[Stored data entries]
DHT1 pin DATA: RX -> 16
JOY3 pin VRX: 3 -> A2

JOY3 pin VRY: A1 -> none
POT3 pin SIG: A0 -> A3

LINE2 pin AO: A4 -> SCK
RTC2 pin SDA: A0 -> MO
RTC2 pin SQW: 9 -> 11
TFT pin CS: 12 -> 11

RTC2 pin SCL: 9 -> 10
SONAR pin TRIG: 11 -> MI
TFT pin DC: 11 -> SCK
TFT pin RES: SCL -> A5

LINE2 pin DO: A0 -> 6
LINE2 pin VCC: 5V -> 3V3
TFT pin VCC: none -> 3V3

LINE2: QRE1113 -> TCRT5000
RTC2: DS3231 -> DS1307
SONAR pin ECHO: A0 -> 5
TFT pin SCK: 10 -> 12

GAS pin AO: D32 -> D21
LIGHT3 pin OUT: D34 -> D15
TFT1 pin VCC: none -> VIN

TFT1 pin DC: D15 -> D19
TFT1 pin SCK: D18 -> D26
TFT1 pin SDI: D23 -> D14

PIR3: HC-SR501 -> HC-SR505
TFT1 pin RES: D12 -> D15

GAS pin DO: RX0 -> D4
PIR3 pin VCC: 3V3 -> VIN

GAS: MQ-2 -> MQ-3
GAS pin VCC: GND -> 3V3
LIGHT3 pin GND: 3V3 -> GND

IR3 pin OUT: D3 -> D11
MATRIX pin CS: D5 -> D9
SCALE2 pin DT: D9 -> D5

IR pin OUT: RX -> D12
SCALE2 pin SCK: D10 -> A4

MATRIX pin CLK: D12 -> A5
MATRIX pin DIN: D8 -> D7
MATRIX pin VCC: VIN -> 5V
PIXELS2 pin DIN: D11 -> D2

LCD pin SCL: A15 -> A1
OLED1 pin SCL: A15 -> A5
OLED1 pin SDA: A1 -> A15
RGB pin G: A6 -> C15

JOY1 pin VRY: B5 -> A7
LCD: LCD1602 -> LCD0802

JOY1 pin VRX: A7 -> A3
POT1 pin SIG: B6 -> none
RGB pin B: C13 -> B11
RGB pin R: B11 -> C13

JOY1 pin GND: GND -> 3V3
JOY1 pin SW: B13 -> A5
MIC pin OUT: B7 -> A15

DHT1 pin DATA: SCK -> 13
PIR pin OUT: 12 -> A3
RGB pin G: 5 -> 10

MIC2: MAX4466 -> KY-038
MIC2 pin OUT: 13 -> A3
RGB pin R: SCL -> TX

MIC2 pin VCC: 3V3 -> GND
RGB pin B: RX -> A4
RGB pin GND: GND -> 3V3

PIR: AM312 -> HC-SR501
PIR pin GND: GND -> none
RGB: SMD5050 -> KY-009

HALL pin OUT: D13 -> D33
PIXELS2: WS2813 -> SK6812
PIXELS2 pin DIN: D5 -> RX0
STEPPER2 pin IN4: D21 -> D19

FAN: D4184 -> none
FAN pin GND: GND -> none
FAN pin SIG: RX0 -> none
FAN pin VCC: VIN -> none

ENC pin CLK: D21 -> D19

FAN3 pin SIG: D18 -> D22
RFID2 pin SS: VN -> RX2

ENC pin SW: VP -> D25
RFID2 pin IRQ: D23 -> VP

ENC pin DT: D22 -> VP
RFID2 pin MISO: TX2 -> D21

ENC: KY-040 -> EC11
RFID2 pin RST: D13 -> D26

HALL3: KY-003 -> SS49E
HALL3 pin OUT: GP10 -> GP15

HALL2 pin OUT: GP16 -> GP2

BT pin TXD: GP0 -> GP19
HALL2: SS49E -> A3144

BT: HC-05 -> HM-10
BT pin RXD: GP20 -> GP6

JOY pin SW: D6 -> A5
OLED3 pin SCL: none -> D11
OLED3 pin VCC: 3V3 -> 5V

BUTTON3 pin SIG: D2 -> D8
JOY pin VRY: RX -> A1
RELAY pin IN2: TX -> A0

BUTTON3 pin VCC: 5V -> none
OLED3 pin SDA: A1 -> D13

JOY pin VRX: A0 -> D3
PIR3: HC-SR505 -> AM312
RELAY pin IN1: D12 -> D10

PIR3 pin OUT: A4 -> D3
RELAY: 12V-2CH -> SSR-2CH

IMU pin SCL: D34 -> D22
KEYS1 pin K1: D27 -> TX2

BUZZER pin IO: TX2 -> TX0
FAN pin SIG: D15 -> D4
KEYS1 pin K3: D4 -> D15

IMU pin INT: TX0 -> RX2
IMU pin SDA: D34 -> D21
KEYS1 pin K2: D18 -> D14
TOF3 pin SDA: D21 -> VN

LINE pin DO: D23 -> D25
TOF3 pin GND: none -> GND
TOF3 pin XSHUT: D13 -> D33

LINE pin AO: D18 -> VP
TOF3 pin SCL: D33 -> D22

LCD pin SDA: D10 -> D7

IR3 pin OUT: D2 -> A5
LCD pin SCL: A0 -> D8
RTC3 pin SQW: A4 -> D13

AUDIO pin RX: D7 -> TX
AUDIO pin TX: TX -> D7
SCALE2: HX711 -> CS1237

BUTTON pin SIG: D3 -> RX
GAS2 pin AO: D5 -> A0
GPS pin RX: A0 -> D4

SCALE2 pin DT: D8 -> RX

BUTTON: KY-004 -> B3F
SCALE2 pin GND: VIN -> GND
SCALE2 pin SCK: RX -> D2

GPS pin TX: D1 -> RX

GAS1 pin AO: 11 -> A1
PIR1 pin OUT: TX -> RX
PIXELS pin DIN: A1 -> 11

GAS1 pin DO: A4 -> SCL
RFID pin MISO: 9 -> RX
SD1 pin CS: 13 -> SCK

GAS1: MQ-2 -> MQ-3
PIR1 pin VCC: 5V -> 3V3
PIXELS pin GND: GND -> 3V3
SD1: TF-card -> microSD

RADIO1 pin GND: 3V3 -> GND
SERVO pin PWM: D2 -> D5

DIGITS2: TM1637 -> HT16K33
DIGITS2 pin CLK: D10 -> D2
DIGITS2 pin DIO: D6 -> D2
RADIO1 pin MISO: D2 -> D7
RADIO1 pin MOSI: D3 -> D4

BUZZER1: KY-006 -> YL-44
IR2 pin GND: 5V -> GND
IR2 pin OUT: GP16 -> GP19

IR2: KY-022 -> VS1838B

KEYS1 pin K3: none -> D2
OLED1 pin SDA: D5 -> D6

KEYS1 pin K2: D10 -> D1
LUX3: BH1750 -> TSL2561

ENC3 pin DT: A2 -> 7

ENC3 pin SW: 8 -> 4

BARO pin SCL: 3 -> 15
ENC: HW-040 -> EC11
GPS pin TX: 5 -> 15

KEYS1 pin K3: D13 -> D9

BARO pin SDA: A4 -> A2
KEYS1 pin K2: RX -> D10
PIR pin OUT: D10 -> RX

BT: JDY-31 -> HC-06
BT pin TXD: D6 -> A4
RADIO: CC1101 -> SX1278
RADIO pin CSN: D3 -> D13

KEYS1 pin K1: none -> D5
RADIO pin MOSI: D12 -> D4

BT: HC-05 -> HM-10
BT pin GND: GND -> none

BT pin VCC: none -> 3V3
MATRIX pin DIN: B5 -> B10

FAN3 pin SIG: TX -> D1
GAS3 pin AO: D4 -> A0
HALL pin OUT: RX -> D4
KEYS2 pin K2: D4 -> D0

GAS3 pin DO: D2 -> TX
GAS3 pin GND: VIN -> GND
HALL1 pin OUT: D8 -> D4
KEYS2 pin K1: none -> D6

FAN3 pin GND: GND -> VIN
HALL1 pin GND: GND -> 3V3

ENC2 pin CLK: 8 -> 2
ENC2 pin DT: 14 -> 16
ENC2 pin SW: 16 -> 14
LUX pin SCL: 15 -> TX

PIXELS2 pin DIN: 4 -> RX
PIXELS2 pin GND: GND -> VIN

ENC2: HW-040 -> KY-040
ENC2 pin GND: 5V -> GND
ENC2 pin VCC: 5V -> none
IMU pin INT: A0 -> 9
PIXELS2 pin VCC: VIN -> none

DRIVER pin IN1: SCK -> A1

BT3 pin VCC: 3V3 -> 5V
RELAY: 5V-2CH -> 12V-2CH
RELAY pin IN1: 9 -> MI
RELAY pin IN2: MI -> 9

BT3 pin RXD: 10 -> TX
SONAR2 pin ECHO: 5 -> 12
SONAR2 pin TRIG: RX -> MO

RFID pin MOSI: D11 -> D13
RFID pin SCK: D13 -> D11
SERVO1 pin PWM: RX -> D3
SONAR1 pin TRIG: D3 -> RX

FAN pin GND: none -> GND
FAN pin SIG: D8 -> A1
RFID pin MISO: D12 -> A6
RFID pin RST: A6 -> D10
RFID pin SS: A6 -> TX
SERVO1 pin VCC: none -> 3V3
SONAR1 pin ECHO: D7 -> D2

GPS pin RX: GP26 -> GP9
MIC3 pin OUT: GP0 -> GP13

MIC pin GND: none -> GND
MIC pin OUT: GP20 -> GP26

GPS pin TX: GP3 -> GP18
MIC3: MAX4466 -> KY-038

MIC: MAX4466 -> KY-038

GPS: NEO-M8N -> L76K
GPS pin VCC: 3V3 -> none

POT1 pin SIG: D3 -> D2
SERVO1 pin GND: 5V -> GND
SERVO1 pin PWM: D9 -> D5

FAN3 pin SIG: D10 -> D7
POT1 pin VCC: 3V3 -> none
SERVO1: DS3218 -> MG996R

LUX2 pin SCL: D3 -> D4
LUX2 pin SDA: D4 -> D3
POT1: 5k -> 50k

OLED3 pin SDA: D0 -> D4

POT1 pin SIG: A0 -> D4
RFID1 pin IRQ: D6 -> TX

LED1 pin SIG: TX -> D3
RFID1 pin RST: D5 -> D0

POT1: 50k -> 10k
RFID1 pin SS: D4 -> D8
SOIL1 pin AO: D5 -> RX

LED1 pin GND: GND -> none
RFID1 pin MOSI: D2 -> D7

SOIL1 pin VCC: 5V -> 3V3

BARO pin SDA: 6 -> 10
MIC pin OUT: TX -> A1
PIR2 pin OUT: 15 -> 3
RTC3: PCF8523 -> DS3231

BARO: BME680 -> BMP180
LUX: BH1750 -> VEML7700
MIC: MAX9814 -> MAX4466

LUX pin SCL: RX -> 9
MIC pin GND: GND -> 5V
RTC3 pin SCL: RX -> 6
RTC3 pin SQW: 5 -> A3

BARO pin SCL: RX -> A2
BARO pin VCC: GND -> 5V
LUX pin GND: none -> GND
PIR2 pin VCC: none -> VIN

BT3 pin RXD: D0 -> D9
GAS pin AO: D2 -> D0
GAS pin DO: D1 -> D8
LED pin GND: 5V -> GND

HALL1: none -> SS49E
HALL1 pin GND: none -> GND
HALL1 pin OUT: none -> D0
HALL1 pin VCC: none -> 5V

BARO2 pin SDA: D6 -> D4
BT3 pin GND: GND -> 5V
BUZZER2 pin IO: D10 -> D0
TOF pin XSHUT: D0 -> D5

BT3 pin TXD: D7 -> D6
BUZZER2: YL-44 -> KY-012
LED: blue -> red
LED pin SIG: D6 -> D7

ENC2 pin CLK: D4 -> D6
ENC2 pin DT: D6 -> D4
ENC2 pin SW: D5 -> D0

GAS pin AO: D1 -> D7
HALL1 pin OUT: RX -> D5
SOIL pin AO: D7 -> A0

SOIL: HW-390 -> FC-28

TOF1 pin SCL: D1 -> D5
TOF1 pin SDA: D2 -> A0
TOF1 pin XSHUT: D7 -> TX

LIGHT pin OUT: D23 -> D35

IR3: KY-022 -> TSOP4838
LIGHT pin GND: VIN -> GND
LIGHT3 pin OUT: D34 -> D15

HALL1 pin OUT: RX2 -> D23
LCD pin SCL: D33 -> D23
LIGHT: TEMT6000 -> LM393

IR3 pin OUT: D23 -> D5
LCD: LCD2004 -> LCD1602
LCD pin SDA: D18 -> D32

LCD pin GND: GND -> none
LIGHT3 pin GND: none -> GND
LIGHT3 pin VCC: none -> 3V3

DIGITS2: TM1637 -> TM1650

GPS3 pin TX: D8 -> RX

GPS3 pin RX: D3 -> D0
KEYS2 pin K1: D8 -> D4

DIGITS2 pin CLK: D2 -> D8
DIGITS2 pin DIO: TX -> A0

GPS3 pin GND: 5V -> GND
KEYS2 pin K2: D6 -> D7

YOUR TASK: Your answer should be the lines above from the one containing "POT1 pin SIG: B6 -> none" through the one containing "PIXELS2: WS2813 -> SK6812", copied exactly and with both ends kept.

FINISHED EXERCISE:
POT1 pin SIG: B6 -> none
RGB pin B: C13 -> B11
RGB pin R: B11 -> C13

JOY1 pin GND: GND -> 3V3
JOY1 pin SW: B13 -> A5
MIC pin OUT: B7 -> A15

DHT1 pin DATA: SCK -> 13
PIR pin OUT: 12 -> A3
RGB pin G: 5 -> 10

MIC2: MAX4466 -> KY-038
MIC2 pin OUT: 13 -> A3
RGB pin R: SCL -> TX

MIC2 pin VCC: 3V3 -> GND
RGB pin B: RX -> A4
RGB pin GND: GND -> 3V3

PIR: AM312 -> HC-SR501
PIR pin GND: GND -> none
RGB: SMD5050 -> KY-009

HALL pin OUT: D13 -> D33
PIXELS2: WS2813 -> SK6812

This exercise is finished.